**Exercise objective:** Though the entries hold pictures, only their text should be duplicated, exactly and in full.

**Data for review:**
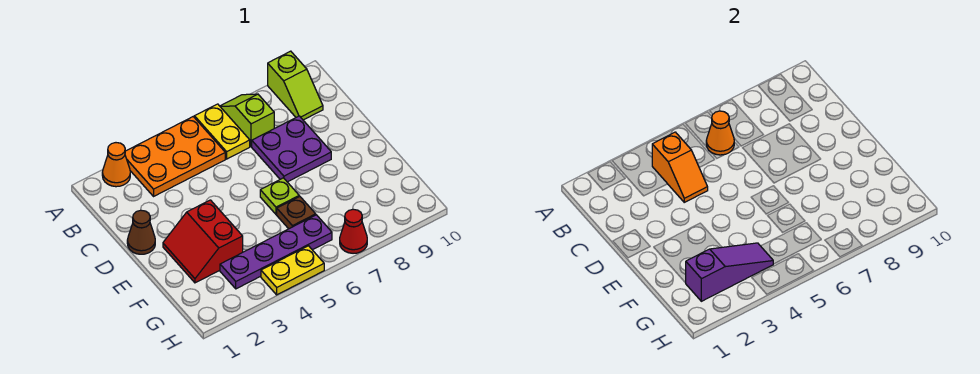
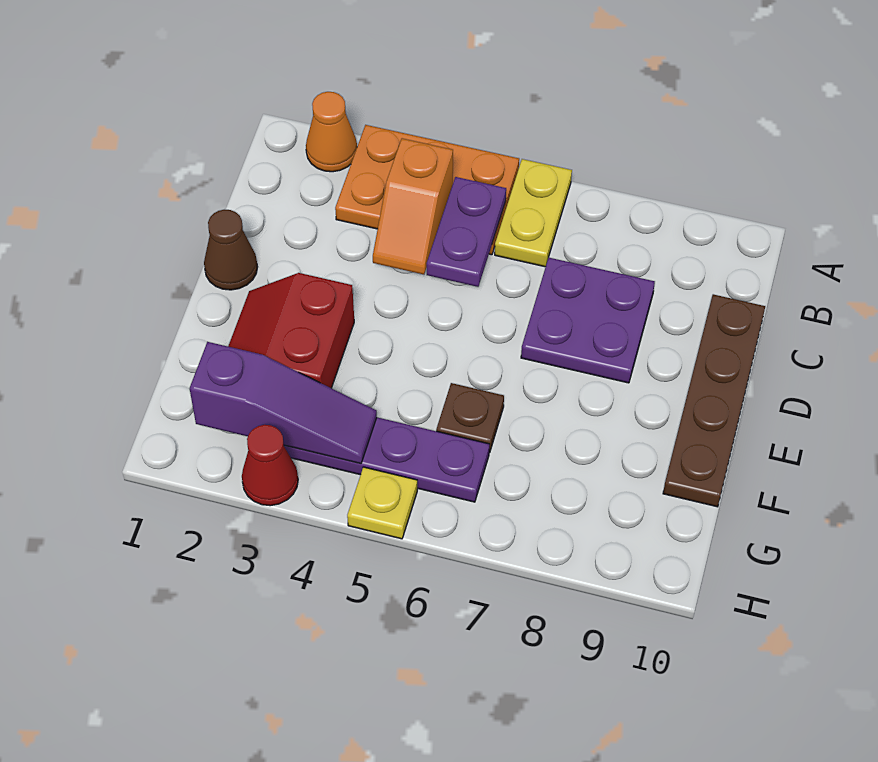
lime slope A7:B7 level 1 top B -> none
lime slope A9:B9 level 1 top A -> none
none -> purple plate B5:C5 level 2
orange cone B6 level 2 -> none
none -> brown plate C10:F10 level 1
lime plate E6 level 1 -> none
yellow plate H4:H5 level 1 -> yellow plate H5 level 1
red cone H7 level 1 -> red cone H3 level 1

**Answer for the task:**
lime slope A7:B7 level 1 top B -> none
lime slope A9:B9 level 1 top A -> none
none -> purple plate B5:C5 level 2
orange cone B6 level 2 -> none
none -> brown plate C10:F10 level 1
lime plate E6 level 1 -> none
yellow plate H4:H5 level 1 -> yellow plate H5 level 1
red cone H7 level 1 -> red cone H3 level 1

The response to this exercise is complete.